* _GIVEN DATA_:
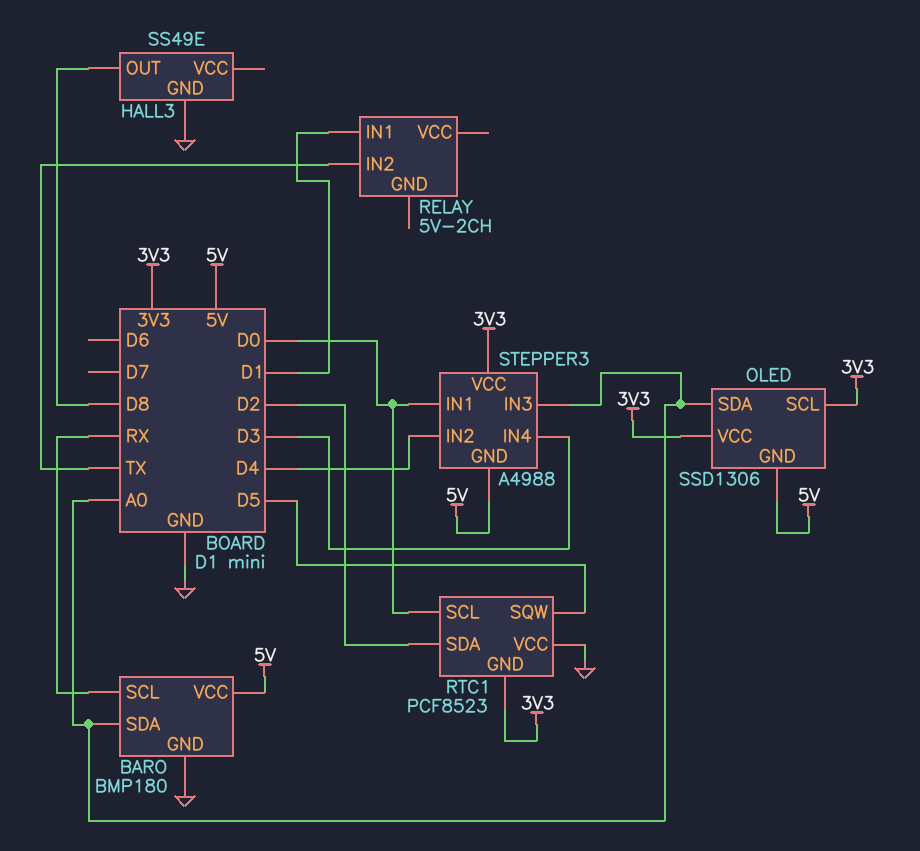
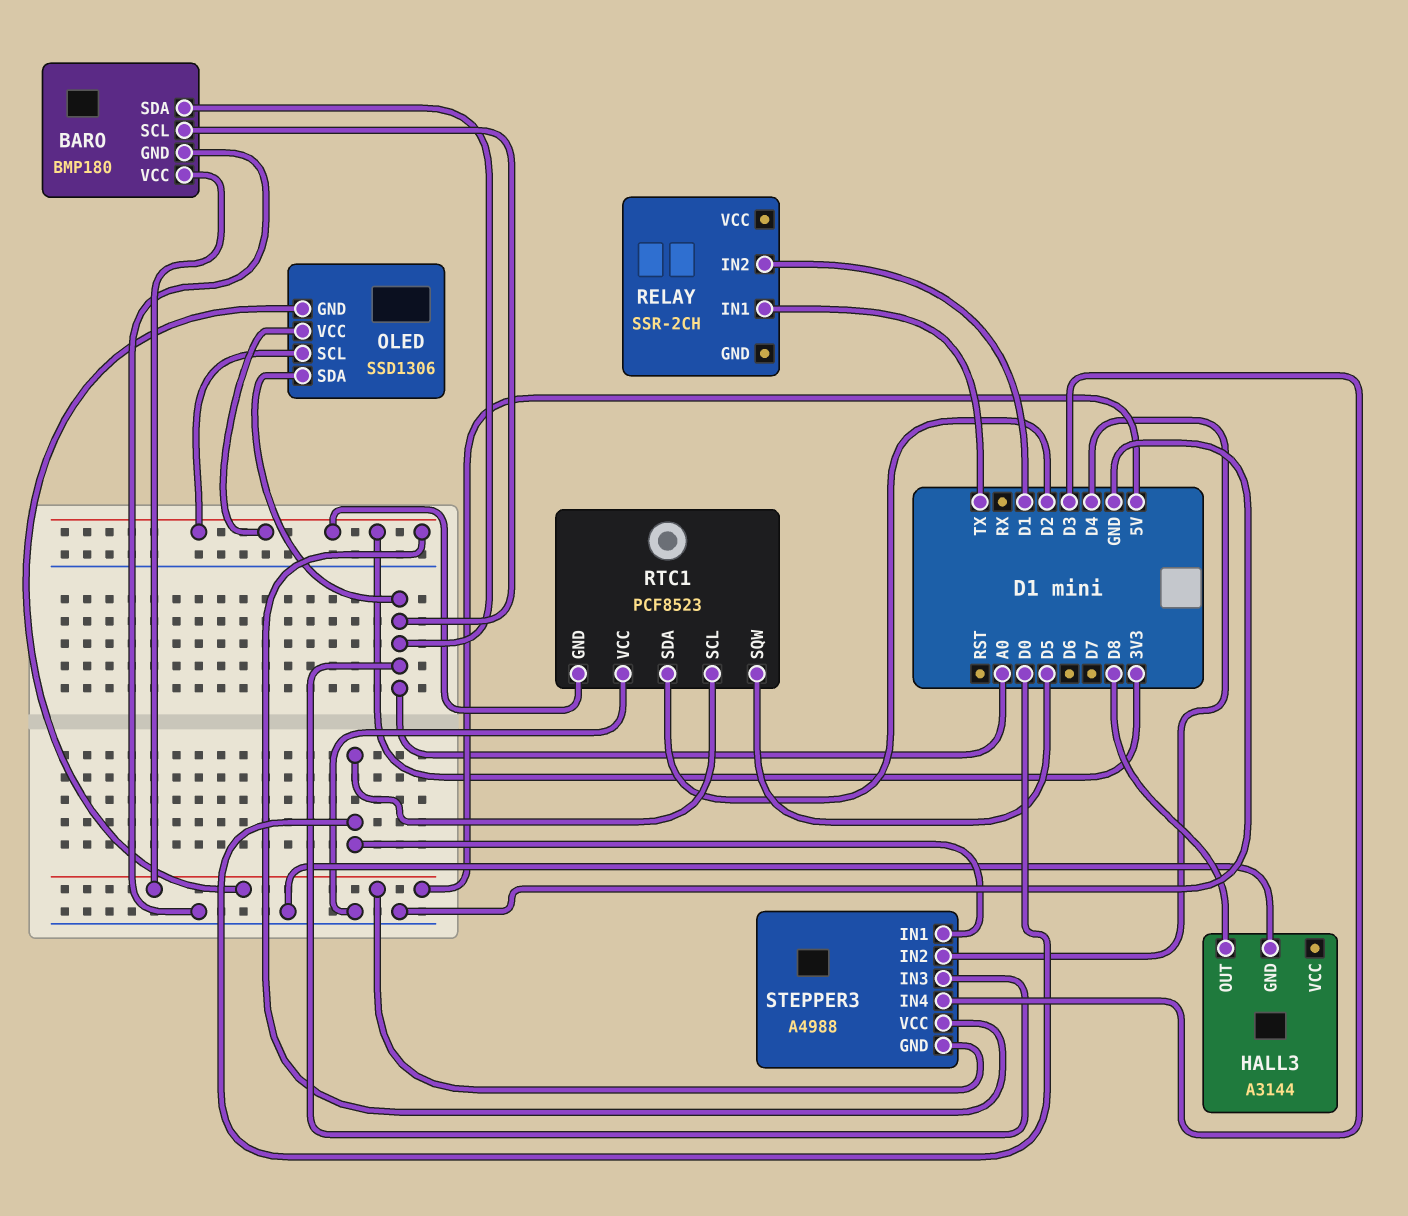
BARO pin SCL: RX -> A0
HALL3: SS49E -> A3144
RELAY: 5V-2CH -> SSR-2CH
RELAY pin IN1: D1 -> TX
RELAY pin IN2: TX -> D1

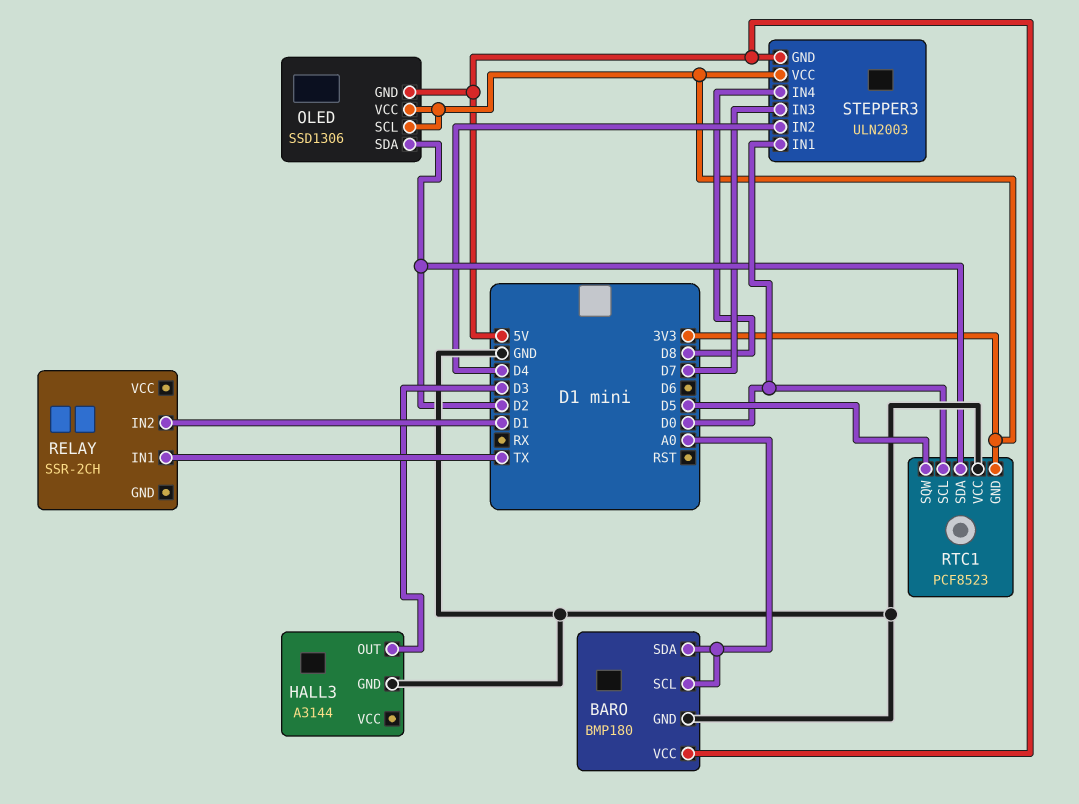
HALL3 pin OUT: D8 -> D3
OLED pin SDA: A0 -> D2
STEPPER3: A4988 -> ULN2003
STEPPER3 pin IN3: A0 -> D7
STEPPER3 pin IN4: D3 -> D8

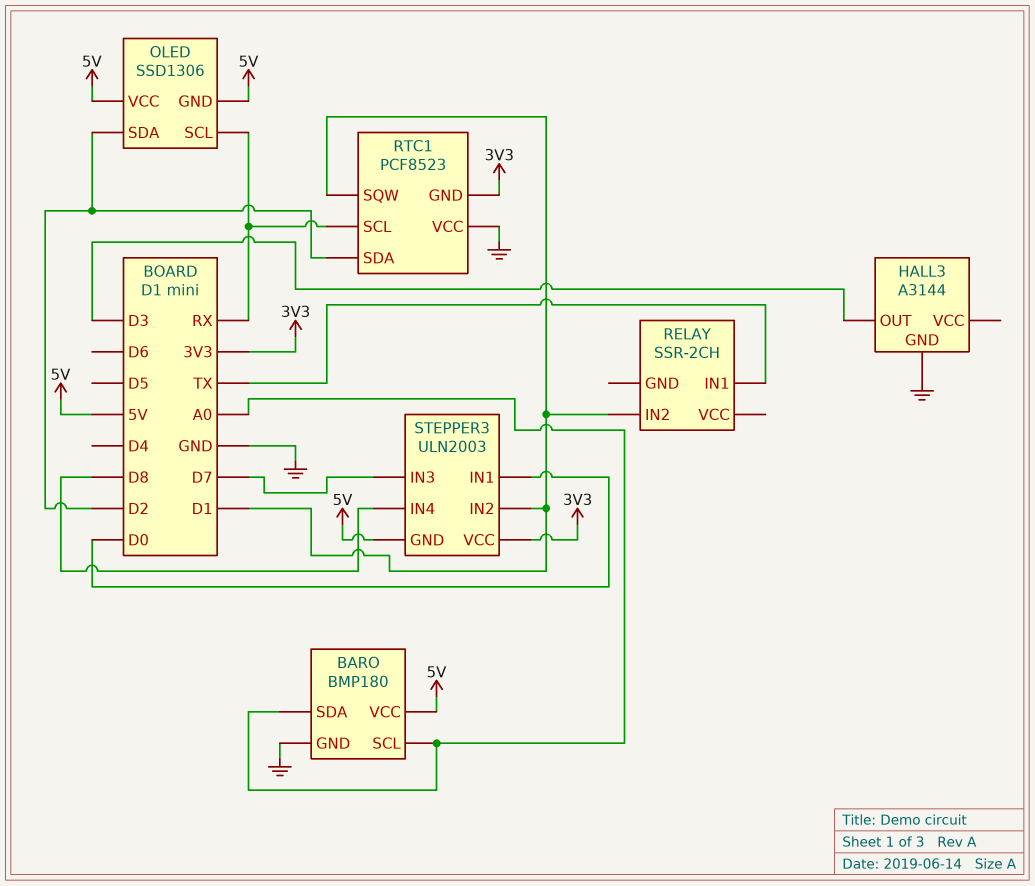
OLED pin SCL: 3V3 -> RX
OLED pin VCC: 3V3 -> 5V
RTC1 pin SCL: D0 -> RX
RTC1 pin SQW: D5 -> D1
STEPPER3 pin IN2: D4 -> D1

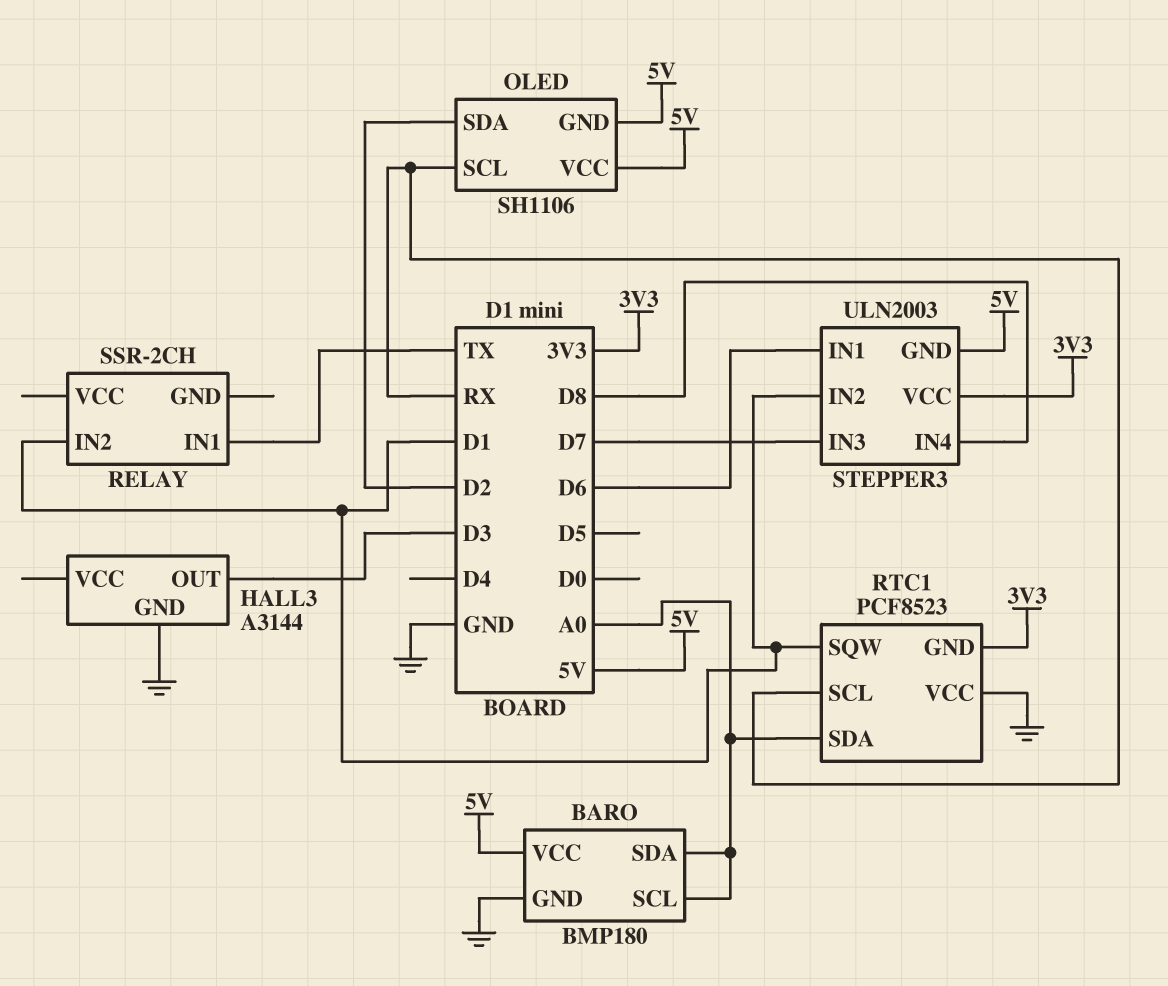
OLED: SSD1306 -> SH1106
RTC1 pin SDA: D2 -> A0
STEPPER3 pin IN1: D0 -> D6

* _WORK INSTRUCTIONS_:
Every entry should come back exactly as written, only without images.

* _TASK SOLUTION_:
BARO pin SCL: RX -> A0
HALL3: SS49E -> A3144
RELAY: 5V-2CH -> SSR-2CH
RELAY pin IN1: D1 -> TX
RELAY pin IN2: TX -> D1

HALL3 pin OUT: D8 -> D3
OLED pin SDA: A0 -> D2
STEPPER3: A4988 -> ULN2003
STEPPER3 pin IN3: A0 -> D7
STEPPER3 pin IN4: D3 -> D8

OLED pin SCL: 3V3 -> RX
OLED pin VCC: 3V3 -> 5V
RTC1 pin SCL: D0 -> RX
RTC1 pin SQW: D5 -> D1
STEPPER3 pin IN2: D4 -> D1

OLED: SSD1306 -> SH1106
RTC1 pin SDA: D2 -> A0
STEPPER3 pin IN1: D0 -> D6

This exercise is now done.